Work instructions
From the first line to the last, reproduce the records below exactly, omitting any picture.
*****
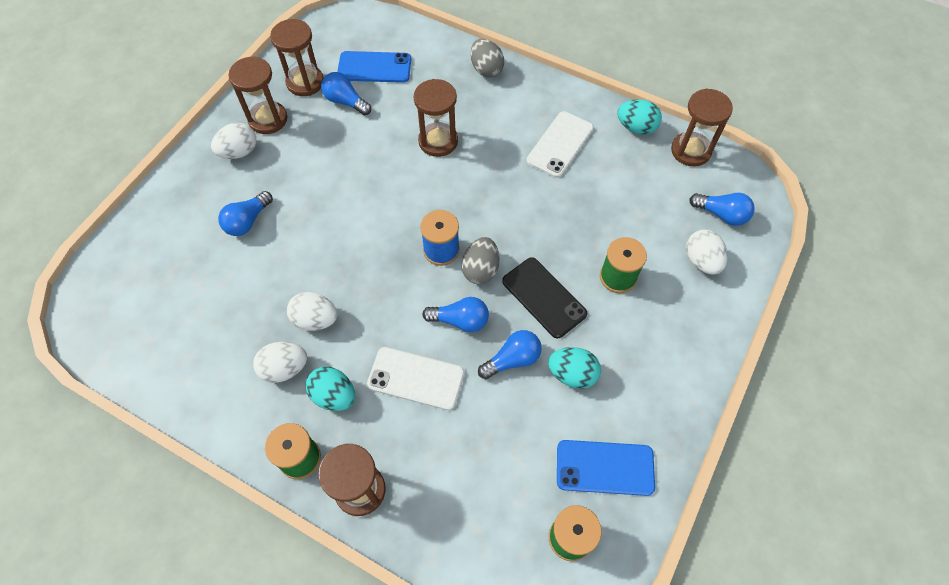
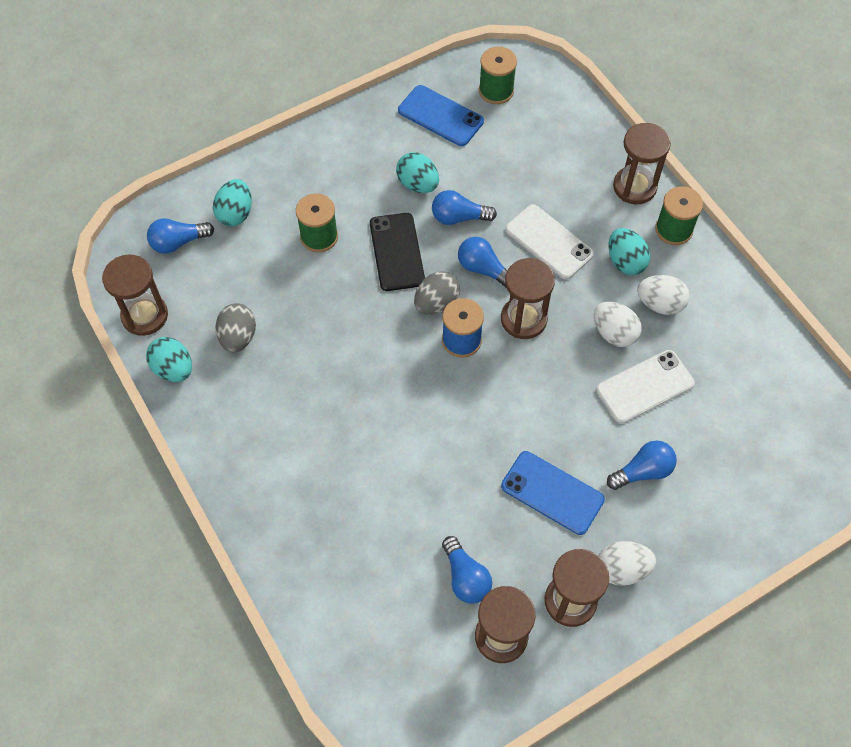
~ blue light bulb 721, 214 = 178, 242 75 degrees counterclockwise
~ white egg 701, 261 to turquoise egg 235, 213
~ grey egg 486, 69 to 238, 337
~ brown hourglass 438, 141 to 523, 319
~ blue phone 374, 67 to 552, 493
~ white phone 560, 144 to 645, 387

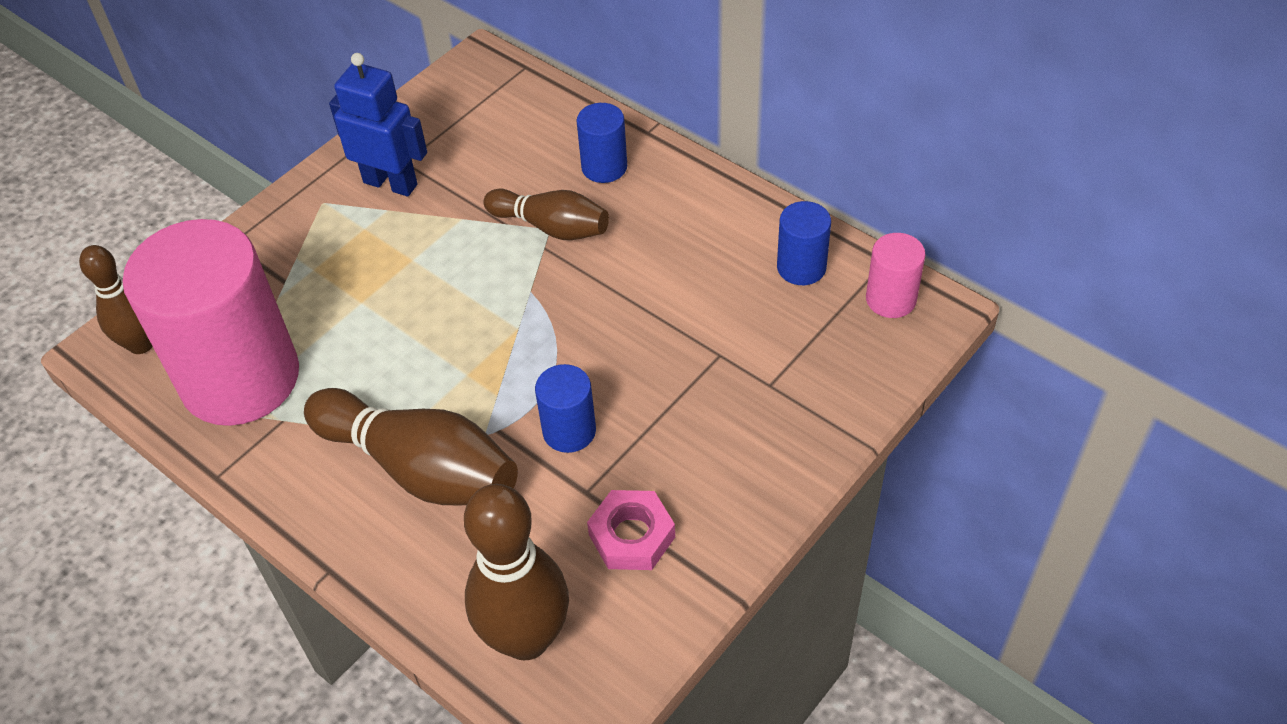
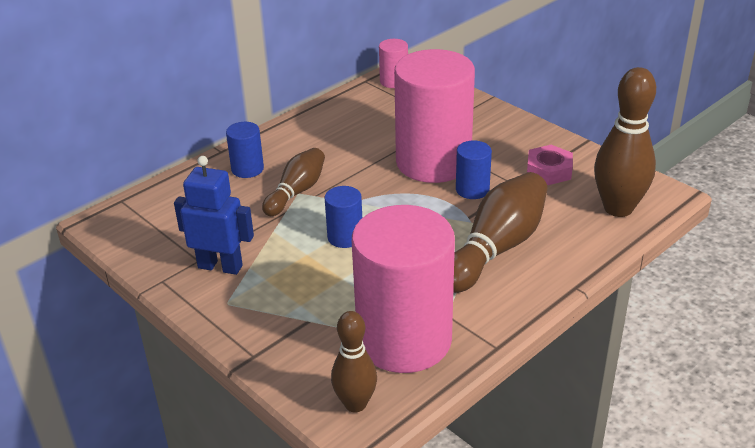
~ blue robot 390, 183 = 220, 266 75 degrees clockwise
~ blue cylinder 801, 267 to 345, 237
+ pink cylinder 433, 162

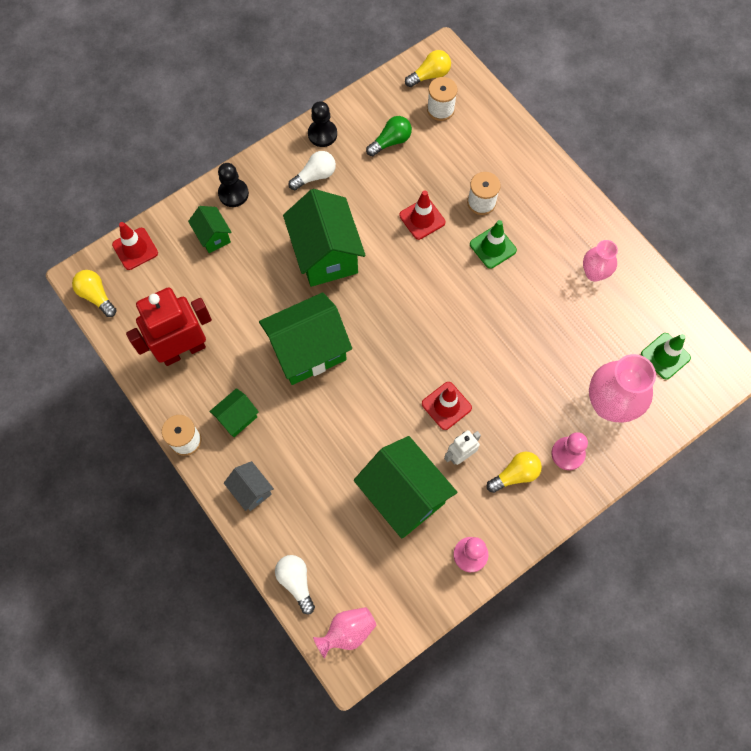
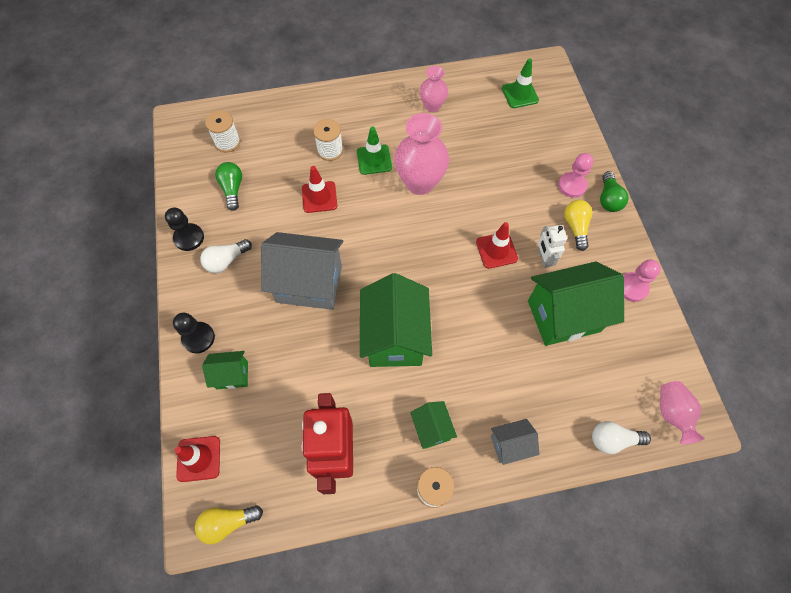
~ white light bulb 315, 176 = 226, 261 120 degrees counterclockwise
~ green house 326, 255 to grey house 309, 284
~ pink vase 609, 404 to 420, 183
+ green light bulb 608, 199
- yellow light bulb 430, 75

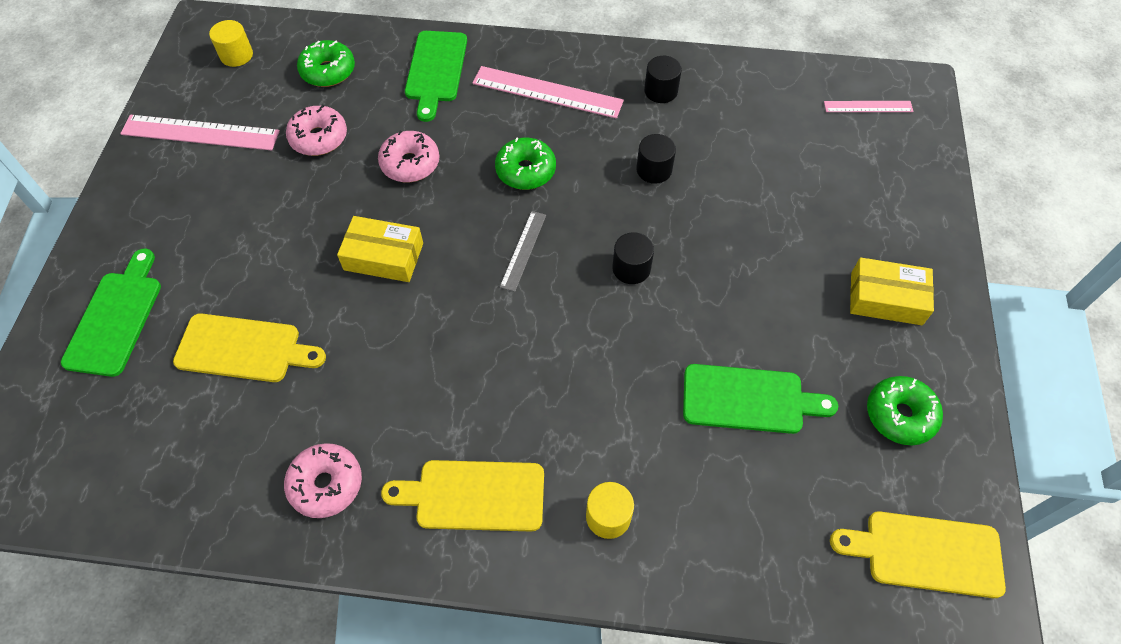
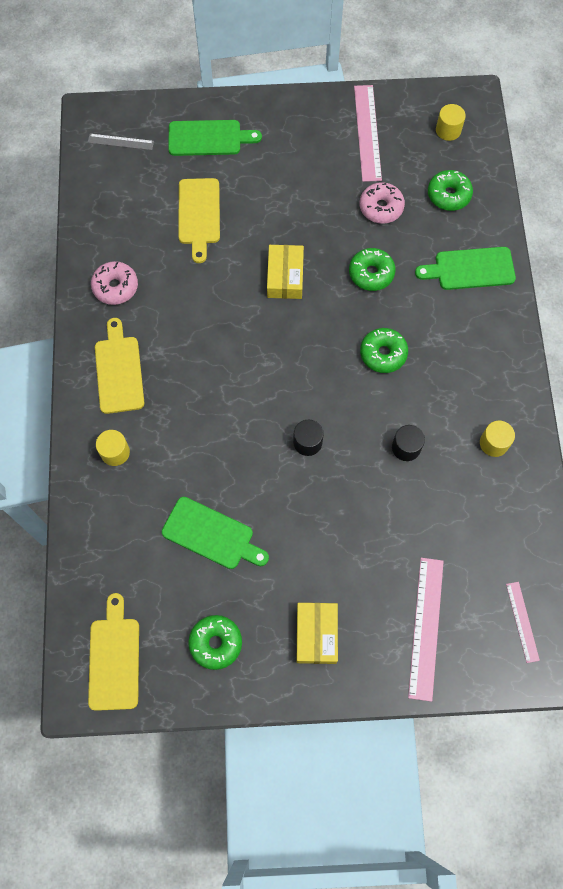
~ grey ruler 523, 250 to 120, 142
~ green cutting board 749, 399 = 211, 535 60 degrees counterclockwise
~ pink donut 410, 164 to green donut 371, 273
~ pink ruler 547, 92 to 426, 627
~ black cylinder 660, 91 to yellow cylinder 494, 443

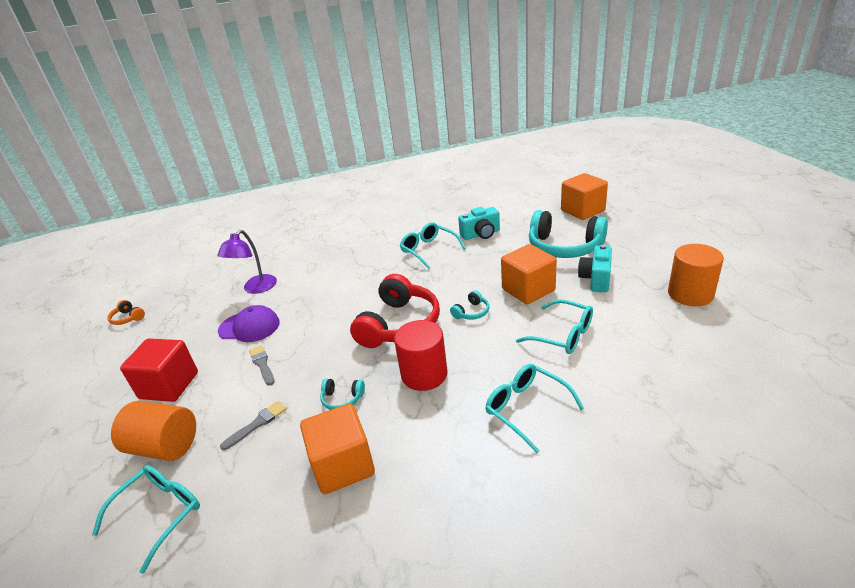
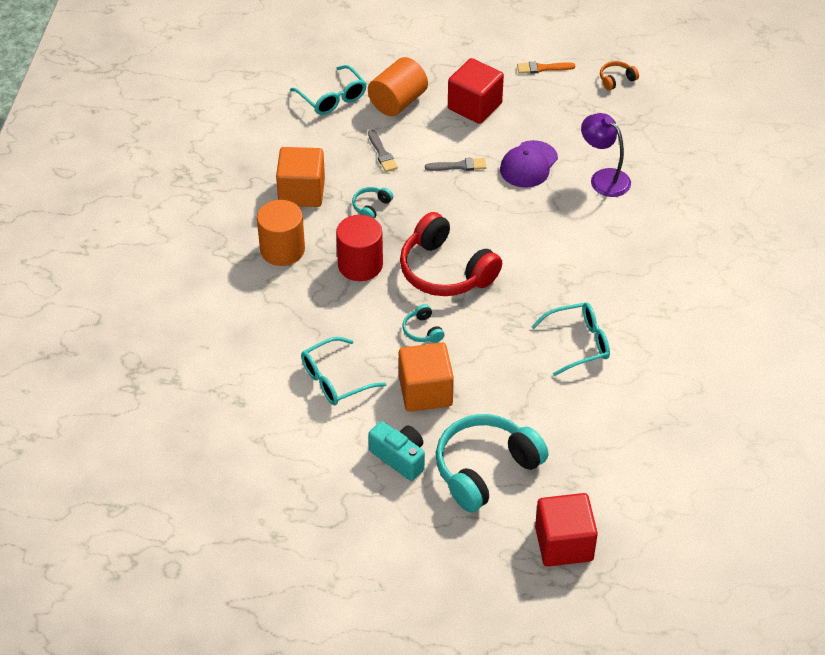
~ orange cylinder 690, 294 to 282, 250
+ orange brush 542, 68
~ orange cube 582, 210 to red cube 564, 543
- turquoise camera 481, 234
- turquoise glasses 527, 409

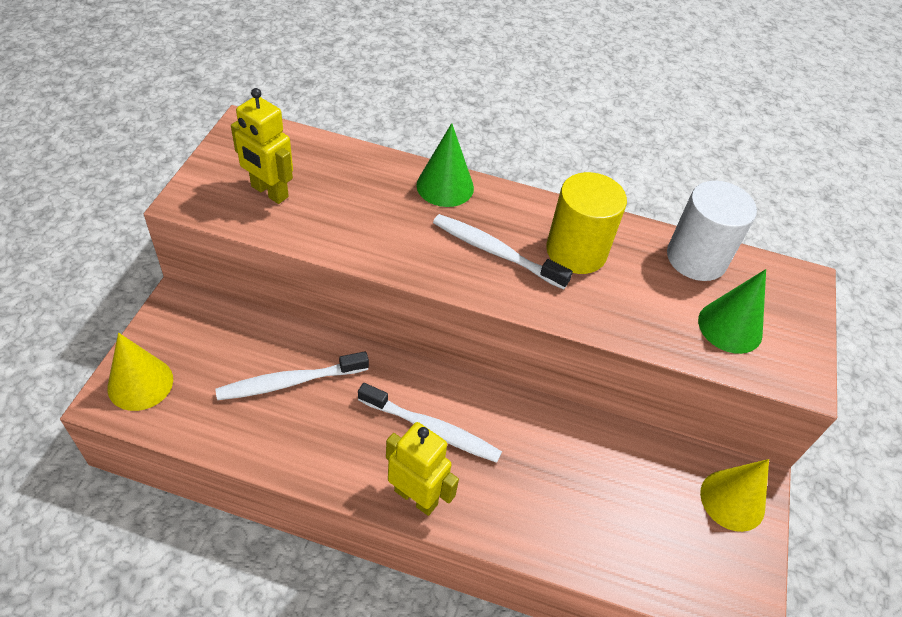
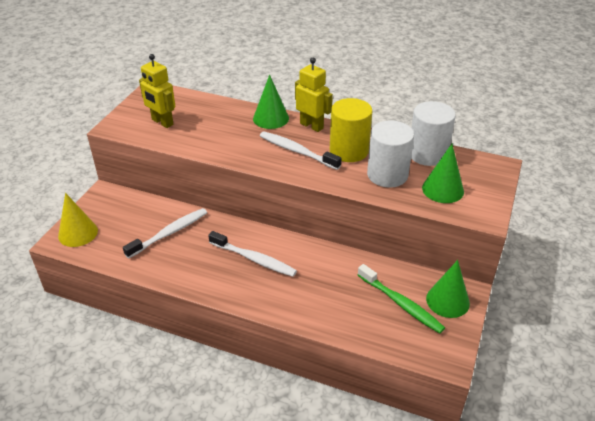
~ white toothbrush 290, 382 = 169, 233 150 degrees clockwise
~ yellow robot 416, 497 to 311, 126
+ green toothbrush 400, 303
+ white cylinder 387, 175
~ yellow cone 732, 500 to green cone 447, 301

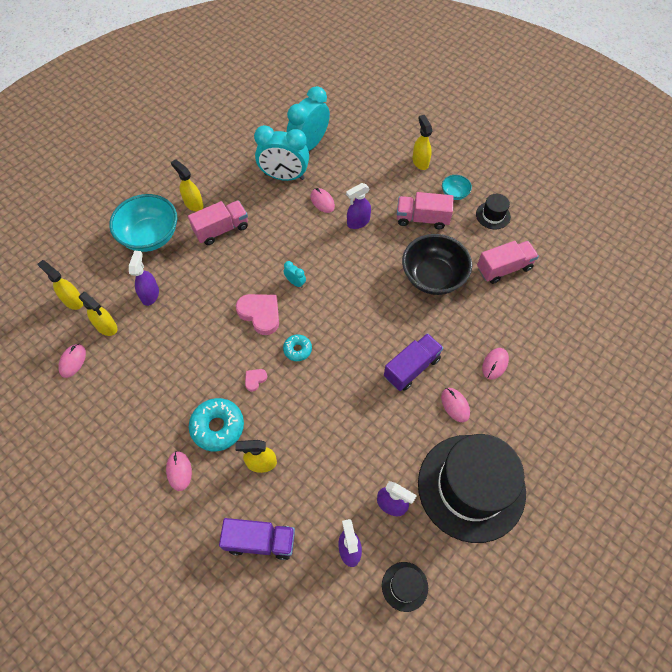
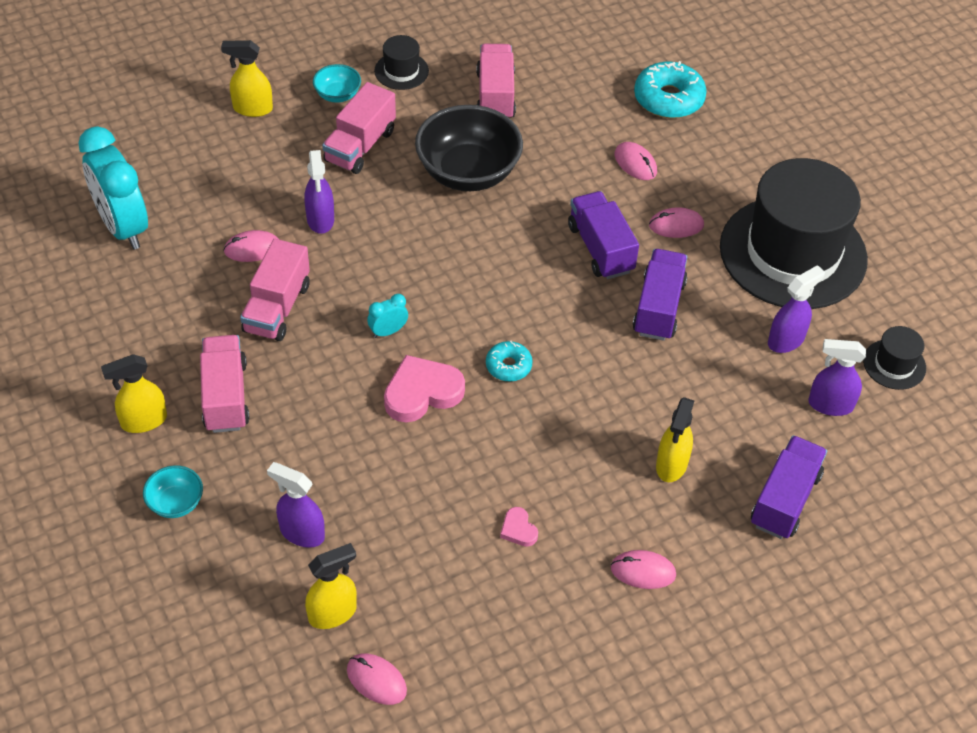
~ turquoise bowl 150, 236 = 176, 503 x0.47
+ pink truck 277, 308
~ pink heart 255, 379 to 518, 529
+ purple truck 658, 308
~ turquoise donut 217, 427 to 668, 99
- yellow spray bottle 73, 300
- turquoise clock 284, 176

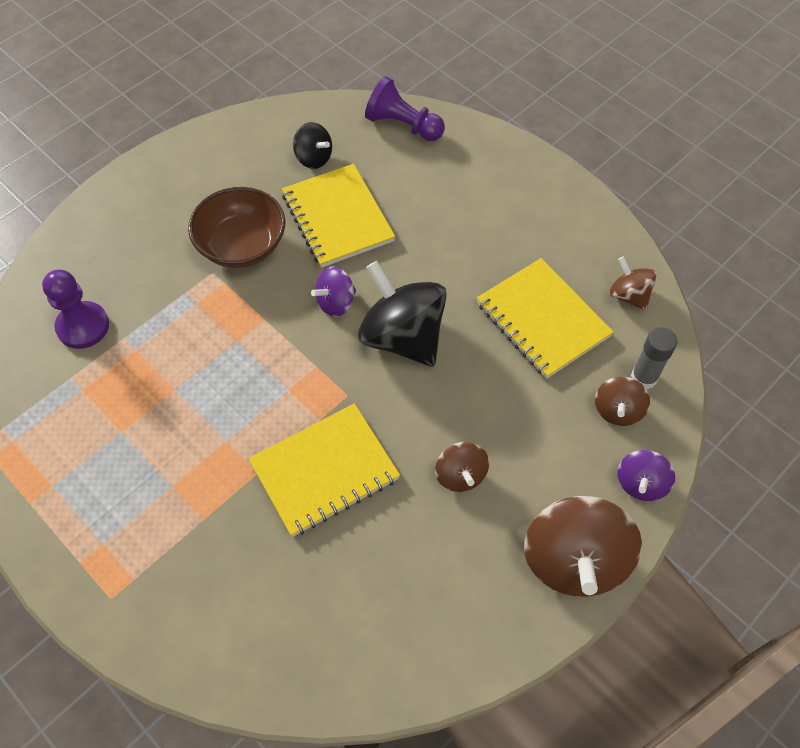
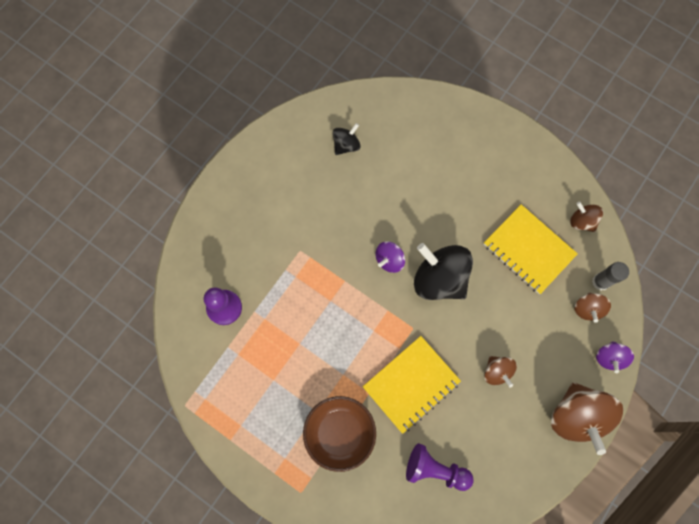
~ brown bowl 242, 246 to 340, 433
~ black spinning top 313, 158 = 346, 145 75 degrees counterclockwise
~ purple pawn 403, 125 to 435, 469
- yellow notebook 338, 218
*****
Answer box
~ blue light bulb 721, 214 = 178, 242 75 degrees counterclockwise
~ white egg 701, 261 to turquoise egg 235, 213
~ grey egg 486, 69 to 238, 337
~ brown hourglass 438, 141 to 523, 319
~ blue phone 374, 67 to 552, 493
~ white phone 560, 144 to 645, 387

~ blue robot 390, 183 = 220, 266 75 degrees clockwise
~ blue cylinder 801, 267 to 345, 237
+ pink cylinder 433, 162

~ white light bulb 315, 176 = 226, 261 120 degrees counterclockwise
~ green house 326, 255 to grey house 309, 284
~ pink vase 609, 404 to 420, 183
+ green light bulb 608, 199
- yellow light bulb 430, 75

~ grey ruler 523, 250 to 120, 142
~ green cutting board 749, 399 = 211, 535 60 degrees counterclockwise
~ pink donut 410, 164 to green donut 371, 273
~ pink ruler 547, 92 to 426, 627
~ black cylinder 660, 91 to yellow cylinder 494, 443

~ orange cylinder 690, 294 to 282, 250
+ orange brush 542, 68
~ orange cube 582, 210 to red cube 564, 543
- turquoise camera 481, 234
- turquoise glasses 527, 409

~ white toothbrush 290, 382 = 169, 233 150 degrees clockwise
~ yellow robot 416, 497 to 311, 126
+ green toothbrush 400, 303
+ white cylinder 387, 175
~ yellow cone 732, 500 to green cone 447, 301

~ turquoise bowl 150, 236 = 176, 503 x0.47
+ pink truck 277, 308
~ pink heart 255, 379 to 518, 529
+ purple truck 658, 308
~ turquoise donut 217, 427 to 668, 99
- yellow spray bottle 73, 300
- turquoise clock 284, 176

~ brown bowl 242, 246 to 340, 433
~ black spinning top 313, 158 = 346, 145 75 degrees counterclockwise
~ purple pawn 403, 125 to 435, 469
- yellow notebook 338, 218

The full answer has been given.